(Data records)
»»
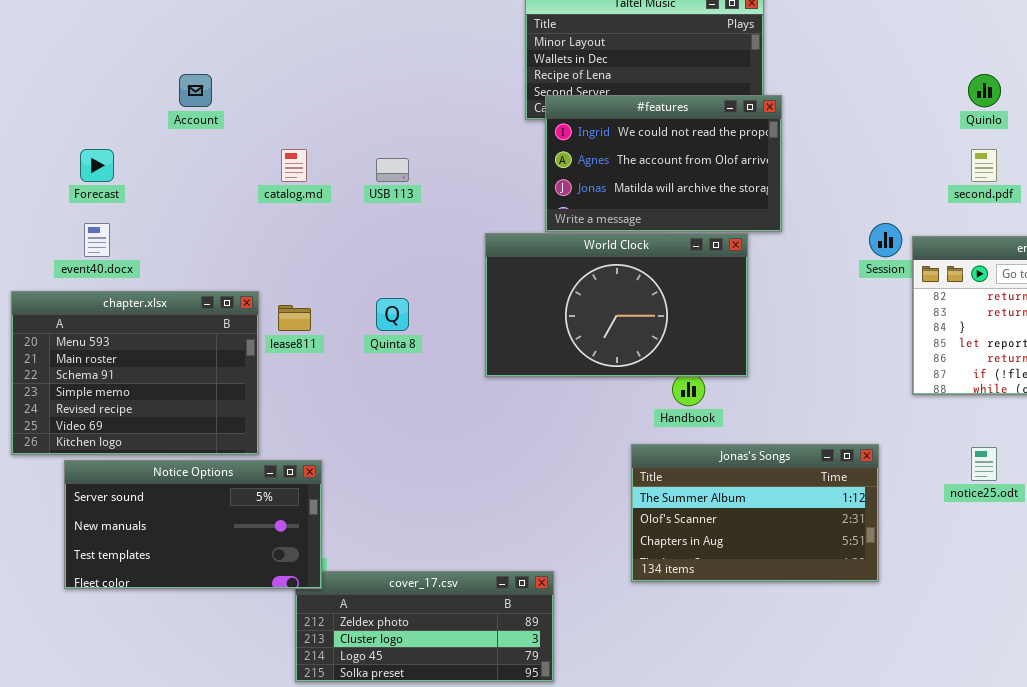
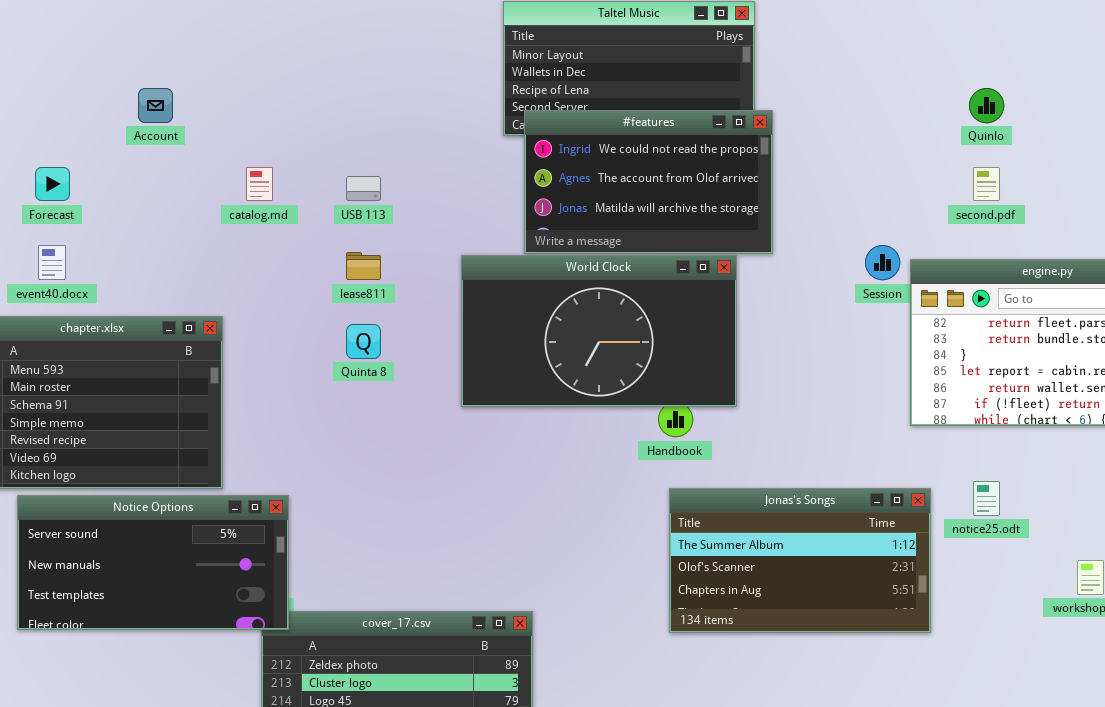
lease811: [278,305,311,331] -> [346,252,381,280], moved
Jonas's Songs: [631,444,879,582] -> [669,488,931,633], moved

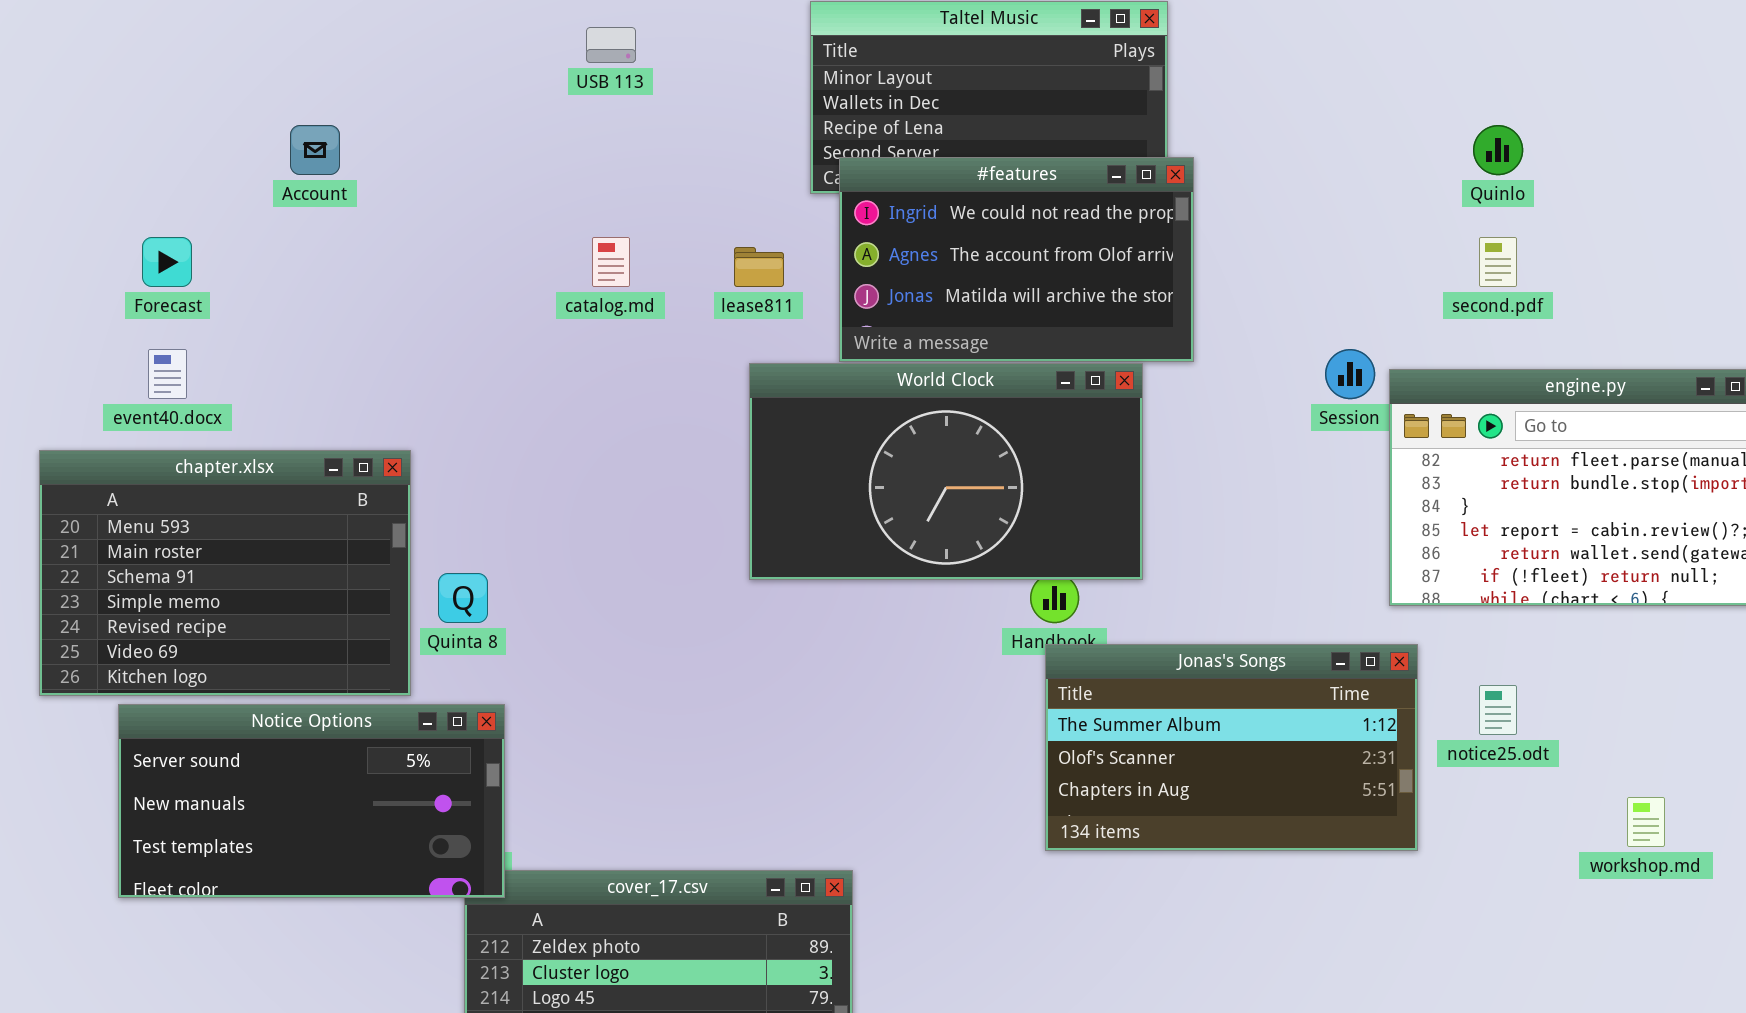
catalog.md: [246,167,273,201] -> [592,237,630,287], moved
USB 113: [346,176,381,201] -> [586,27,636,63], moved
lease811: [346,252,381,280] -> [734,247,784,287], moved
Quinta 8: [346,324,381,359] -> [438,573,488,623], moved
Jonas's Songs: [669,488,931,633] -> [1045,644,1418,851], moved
««
__Directions for this task__:
Starting with the line that contains "Quinta 8: [346,324,381,359]", print every line through the end of the entries above exactly as written, both boundary lines included, and nothing else.

__Task answer__:
Quinta 8: [346,324,381,359] -> [438,573,488,623], moved
Jonas's Songs: [669,488,931,633] -> [1045,644,1418,851], moved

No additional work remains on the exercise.